• [Exercise directions]: Repeat the entries below exactly. Drop the pictures.

• [Provided data]:

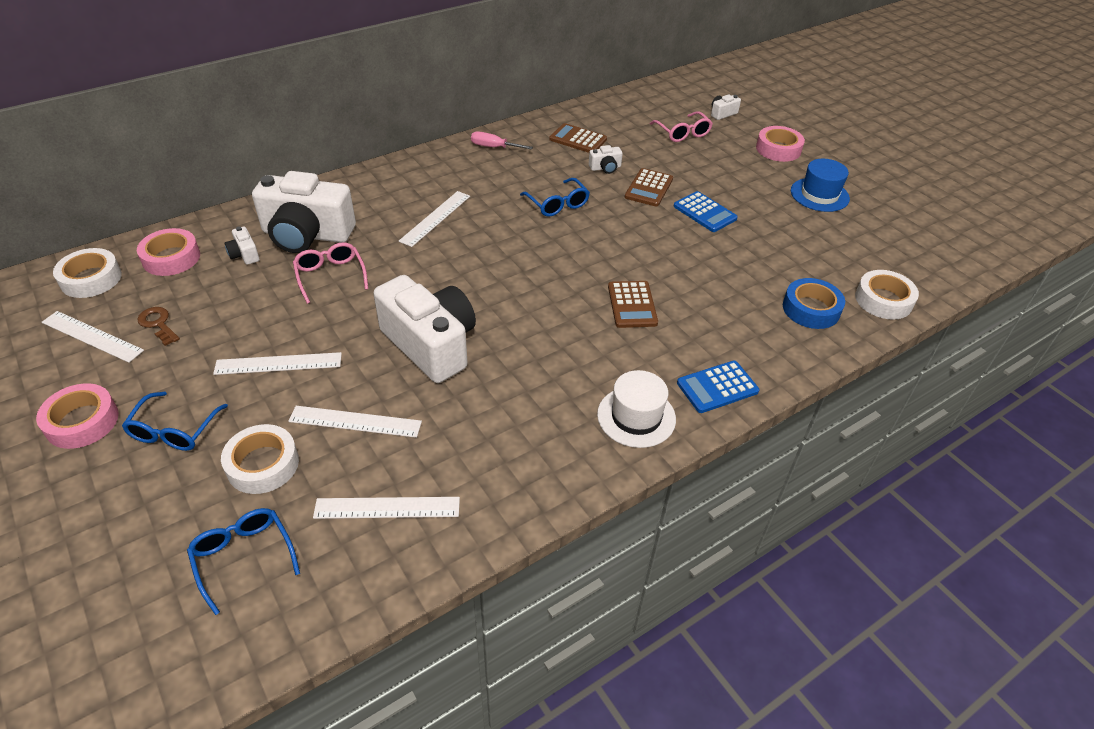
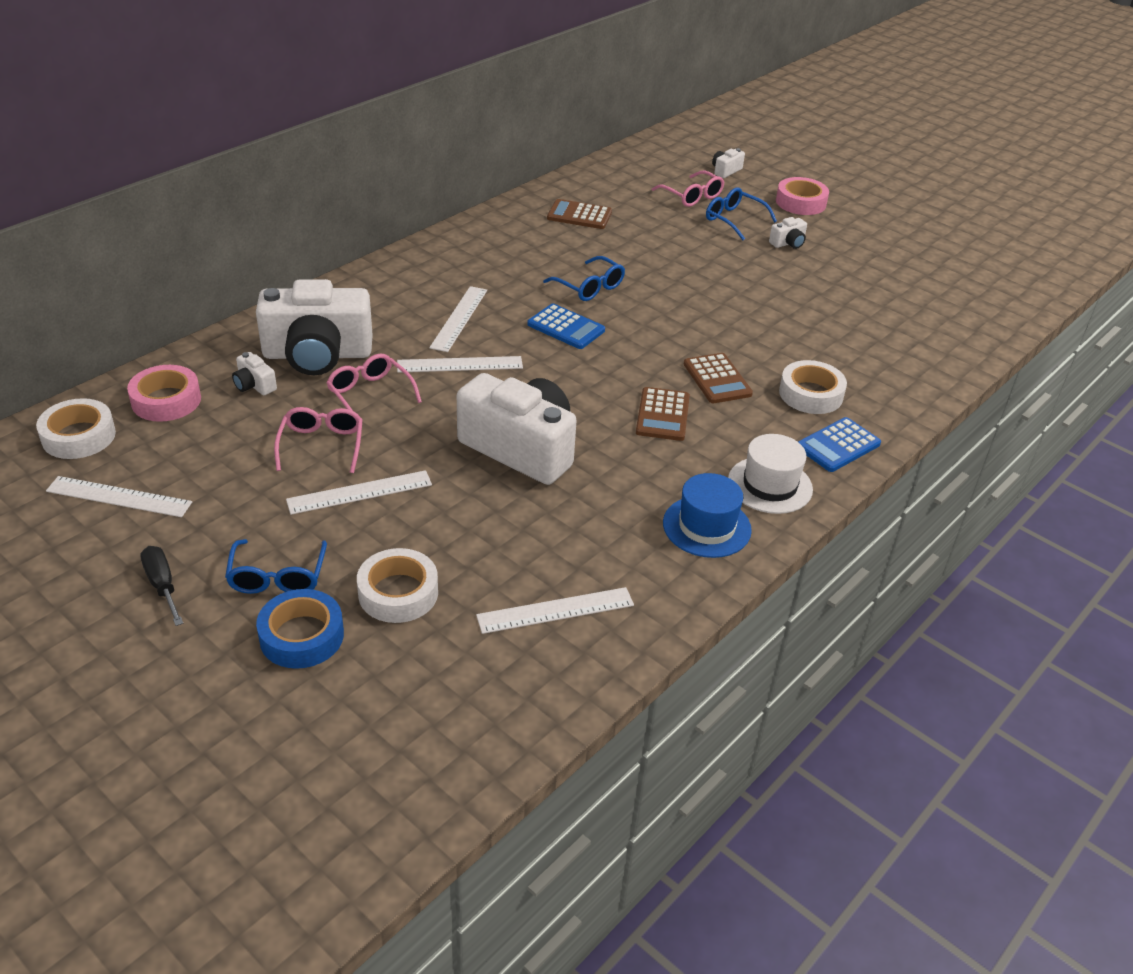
camera: 15 degrees left, 5 degrees down
(82, 421) = (162, 585): pink tape -> black screwdriver
(158, 324) = (192, 472): brown key -> none
(244, 558) = (427, 682): blue glasses -> blue glasses (734, 220)
(269, 316) = (321, 445): none -> pink glasses
(355, 421) = (478, 535): white ruler -> white ruler (460, 364)
(494, 147) = (487, 234): pink screwdriver -> none
(605, 168) = (624, 243): white camera -> white camera (788, 243)
(648, 188) = (681, 258): brown calculator -> brown calculator (662, 415)
(704, 212) = (751, 277): blue calculator -> blue calculator (566, 327)
(811, 309) = (899, 358): blue tape -> blue tape (301, 636)
(819, 195) = (862, 245): blue hat -> blue hat (707, 526)
(883, 300) = (965, 340): white tape -> white tape (810, 394)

• [Answer box]:
camera: 15 degrees left, 5 degrees down
(82, 421) = (162, 585): pink tape -> black screwdriver
(158, 324) = (192, 472): brown key -> none
(244, 558) = (427, 682): blue glasses -> blue glasses (734, 220)
(269, 316) = (321, 445): none -> pink glasses
(355, 421) = (478, 535): white ruler -> white ruler (460, 364)
(494, 147) = (487, 234): pink screwdriver -> none
(605, 168) = (624, 243): white camera -> white camera (788, 243)
(648, 188) = (681, 258): brown calculator -> brown calculator (662, 415)
(704, 212) = (751, 277): blue calculator -> blue calculator (566, 327)
(811, 309) = (899, 358): blue tape -> blue tape (301, 636)
(819, 195) = (862, 245): blue hat -> blue hat (707, 526)
(883, 300) = (965, 340): white tape -> white tape (810, 394)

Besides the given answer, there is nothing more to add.